(Collection entries)
====================
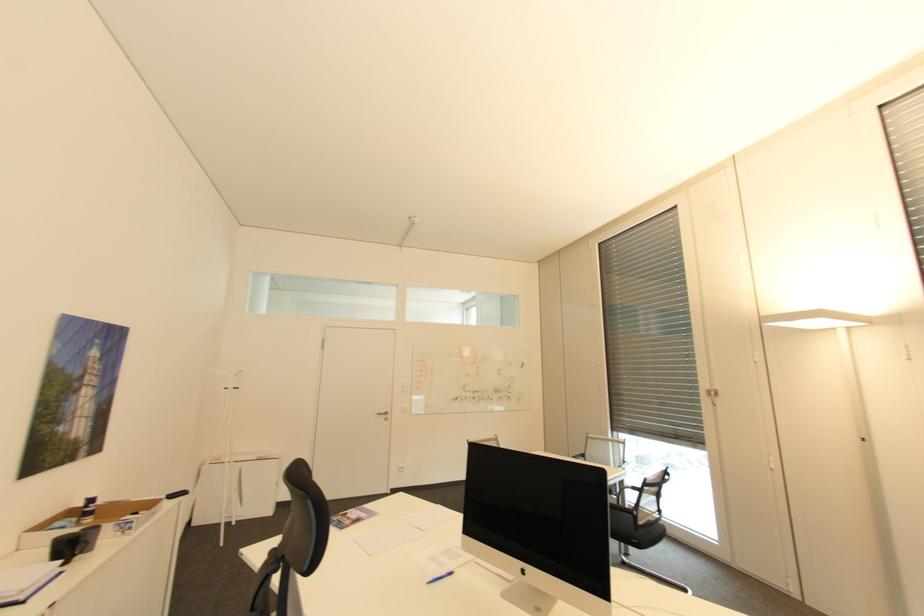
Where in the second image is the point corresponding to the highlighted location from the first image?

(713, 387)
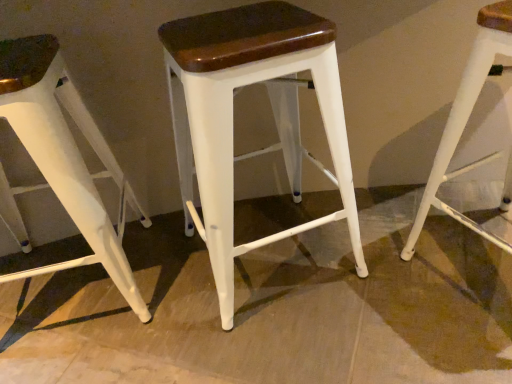
Where is `free space above white matte stool at center, the 2th stool from the left (from a real-world perspective)`? The image size is (512, 384). free space above white matte stool at center, the 2th stool from the left (from a real-world perspective) is located at coordinates point(241,26).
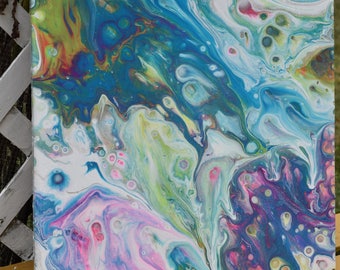
Where is `painting`? painting is located at coordinates (36, 179).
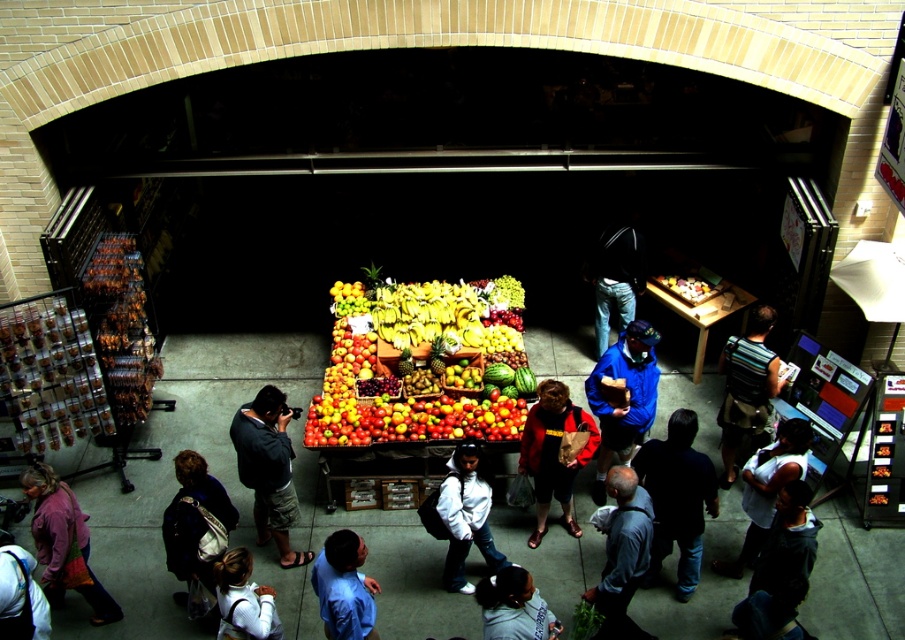
Is dark blue jacket at lower left closer to camera compared to dark blue jeans at center?

Yes, it is.

Is dark blue jacket at lower left bigger than dark blue jeans at center?

No, dark blue jacket at lower left is not bigger than dark blue jeans at center.

This screenshot has height=640, width=905. Find the location of `dark blue jacket at lower left`. dark blue jacket at lower left is located at coordinates (196, 520).

Is dark blue jacket at lower left below white cotton shirt at lower left?

No, dark blue jacket at lower left is not below white cotton shirt at lower left.

Who is more distant from viewer, (186, 496) or (5, 602)?

The point (186, 496) is behind.

Is point (226, 493) behind point (31, 580)?

Yes, point (226, 493) is farther from viewer.

Where is `dark blue jacket at lower left`? dark blue jacket at lower left is located at coordinates (196, 520).

Is point (389, 433) more distant than point (668, 493)?

Yes, point (389, 433) is farther from viewer.

From the picture: Which of these two, glossy wooden fruit stand at center or dark blue shirt at center, stands taller?

Standing taller between the two is dark blue shirt at center.

Does point (399, 426) come closer to viewer compared to point (691, 588)?

No, (399, 426) is further to viewer.

At what (x,y) coordinates should I click in order to perform the action: click on glossy wooden fruit stand at center. Please return your answer as a coordinate pair (x, y). Image resolution: width=905 pixels, height=640 pixels. Looking at the image, I should click on (415, 365).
====================
» EXERCISE PROMPT
Reproduce the records from the line containing "No, (399, 426) is further to viewer." through the end of the records, both included, updating "coordinate pair" to "coordinate tuple" and keeping everything else as it stands.

» RESULT OF THIS TASK
No, (399, 426) is further to viewer.

At what (x,y) coordinates should I click in order to perform the action: click on glossy wooden fruit stand at center. Please return your answer as a coordinate tuple (x, y). Image resolution: width=905 pixels, height=640 pixels. Looking at the image, I should click on (415, 365).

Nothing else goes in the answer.